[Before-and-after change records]
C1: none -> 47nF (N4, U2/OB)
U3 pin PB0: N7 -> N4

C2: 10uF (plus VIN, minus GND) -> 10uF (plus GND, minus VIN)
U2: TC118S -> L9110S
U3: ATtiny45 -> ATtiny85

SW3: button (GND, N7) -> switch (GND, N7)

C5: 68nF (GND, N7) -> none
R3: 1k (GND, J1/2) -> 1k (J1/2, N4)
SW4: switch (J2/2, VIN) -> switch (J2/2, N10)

---

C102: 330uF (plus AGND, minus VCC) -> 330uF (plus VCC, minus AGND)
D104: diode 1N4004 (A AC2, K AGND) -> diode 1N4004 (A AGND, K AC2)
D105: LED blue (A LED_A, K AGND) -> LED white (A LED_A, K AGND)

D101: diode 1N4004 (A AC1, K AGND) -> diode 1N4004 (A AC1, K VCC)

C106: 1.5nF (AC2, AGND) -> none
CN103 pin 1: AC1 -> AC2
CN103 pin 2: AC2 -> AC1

* * *

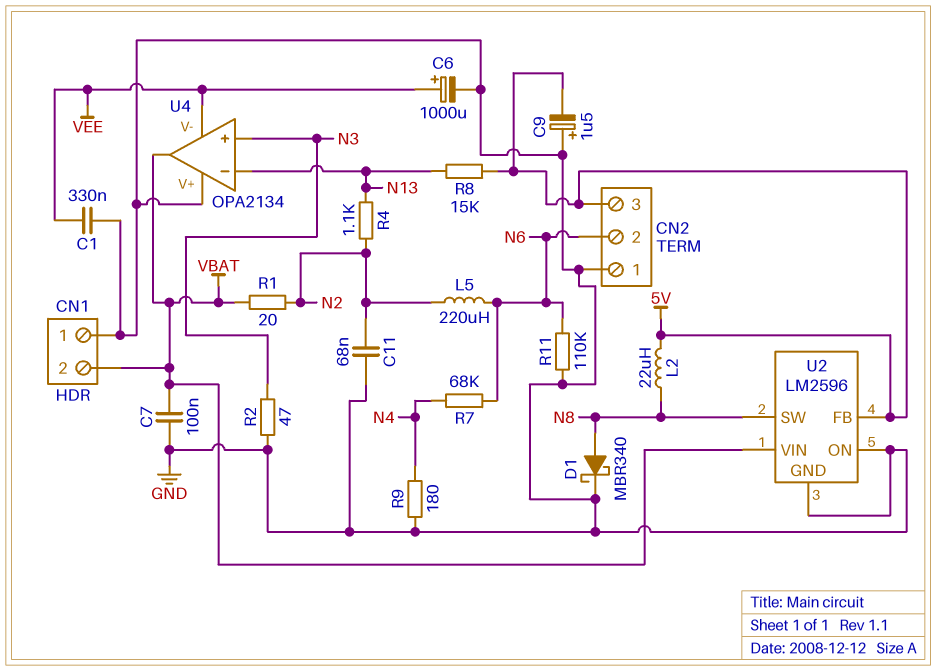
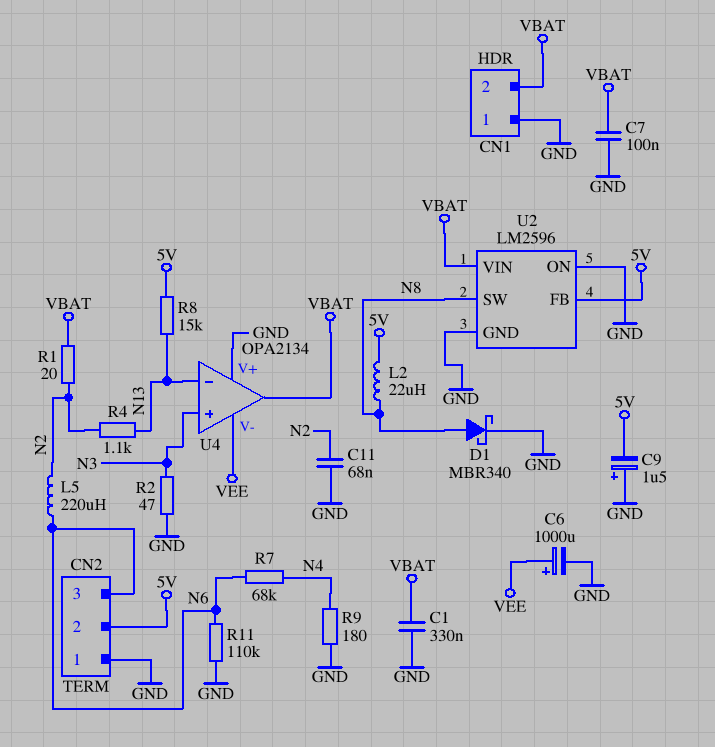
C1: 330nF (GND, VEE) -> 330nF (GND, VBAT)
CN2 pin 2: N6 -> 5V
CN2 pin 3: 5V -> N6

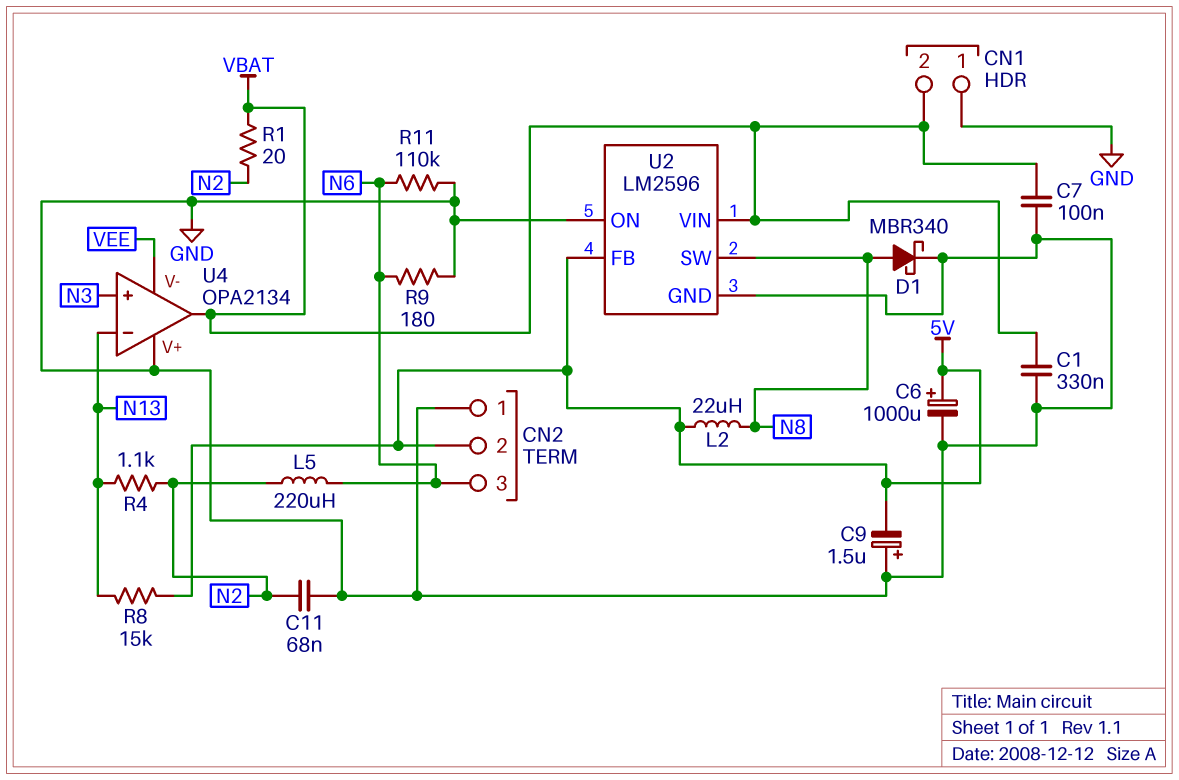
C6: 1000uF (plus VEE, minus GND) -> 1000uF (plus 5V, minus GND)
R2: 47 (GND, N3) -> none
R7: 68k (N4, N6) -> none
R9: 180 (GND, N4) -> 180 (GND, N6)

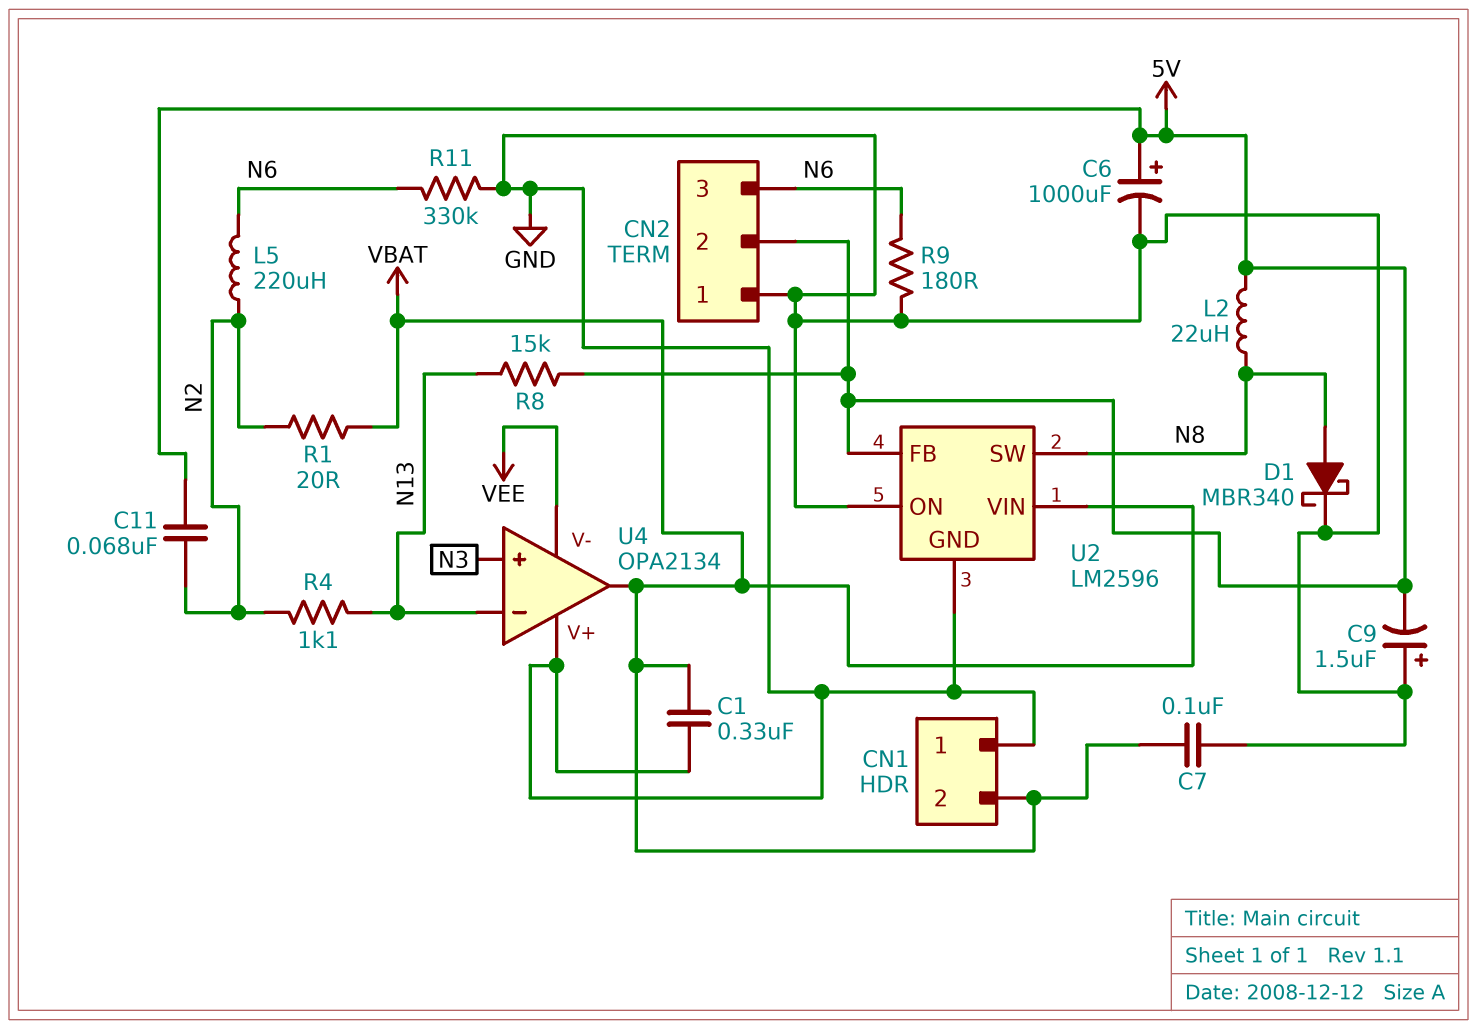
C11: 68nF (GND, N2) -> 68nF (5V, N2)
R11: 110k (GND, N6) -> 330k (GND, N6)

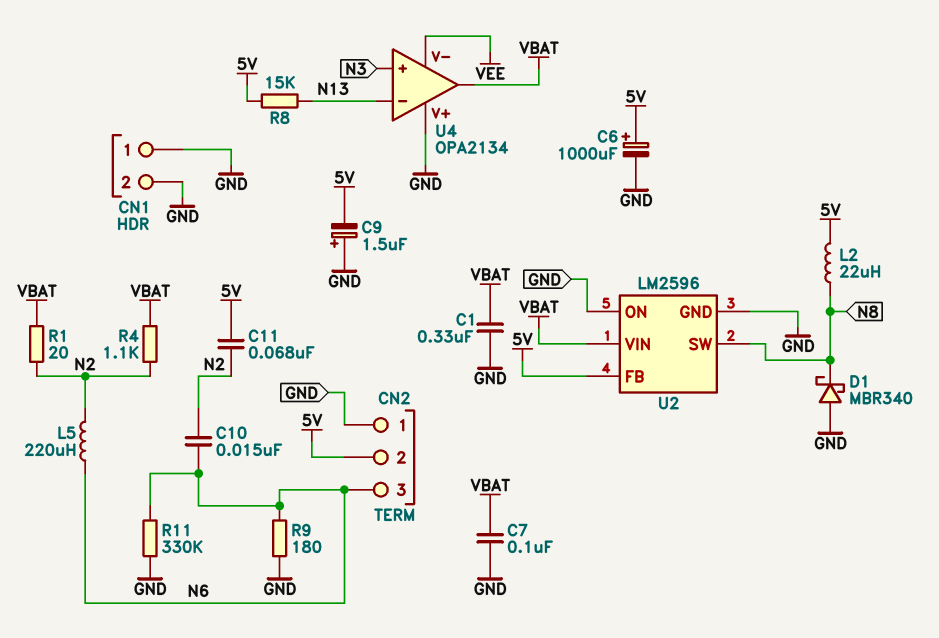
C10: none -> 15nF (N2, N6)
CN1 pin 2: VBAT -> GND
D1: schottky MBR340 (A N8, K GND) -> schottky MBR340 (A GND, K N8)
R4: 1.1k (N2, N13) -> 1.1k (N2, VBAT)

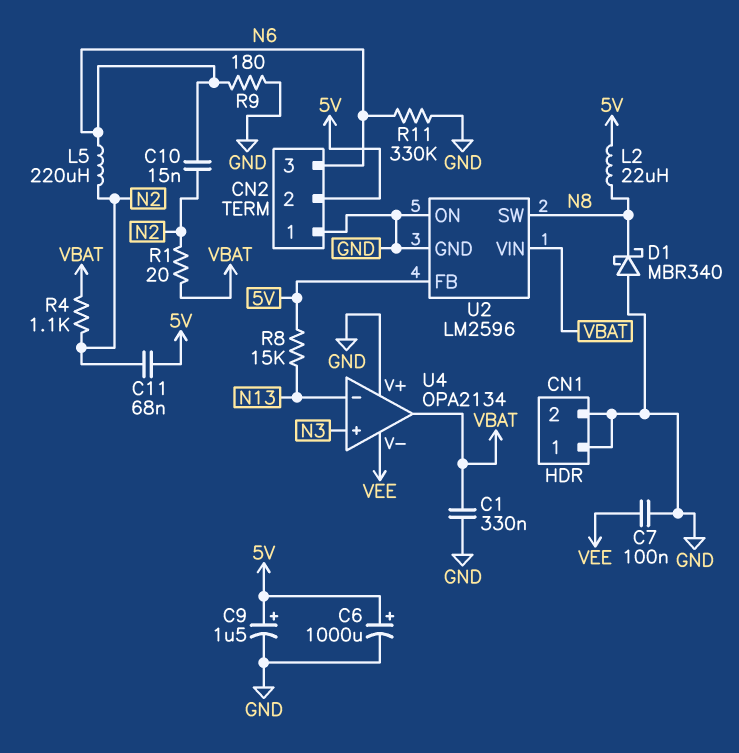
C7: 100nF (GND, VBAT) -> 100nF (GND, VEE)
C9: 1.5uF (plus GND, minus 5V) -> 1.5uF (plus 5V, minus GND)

-- WORK INSTRUCTION --
Using the data above, return each line that includes the word "plus".

-- EXERCISE RESULT --
C2: 10uF (plus VIN, minus GND) -> 10uF (plus GND, minus VIN)
C102: 330uF (plus AGND, minus VCC) -> 330uF (plus VCC, minus AGND)
C6: 1000uF (plus VEE, minus GND) -> 1000uF (plus 5V, minus GND)
C9: 1.5uF (plus GND, minus 5V) -> 1.5uF (plus 5V, minus GND)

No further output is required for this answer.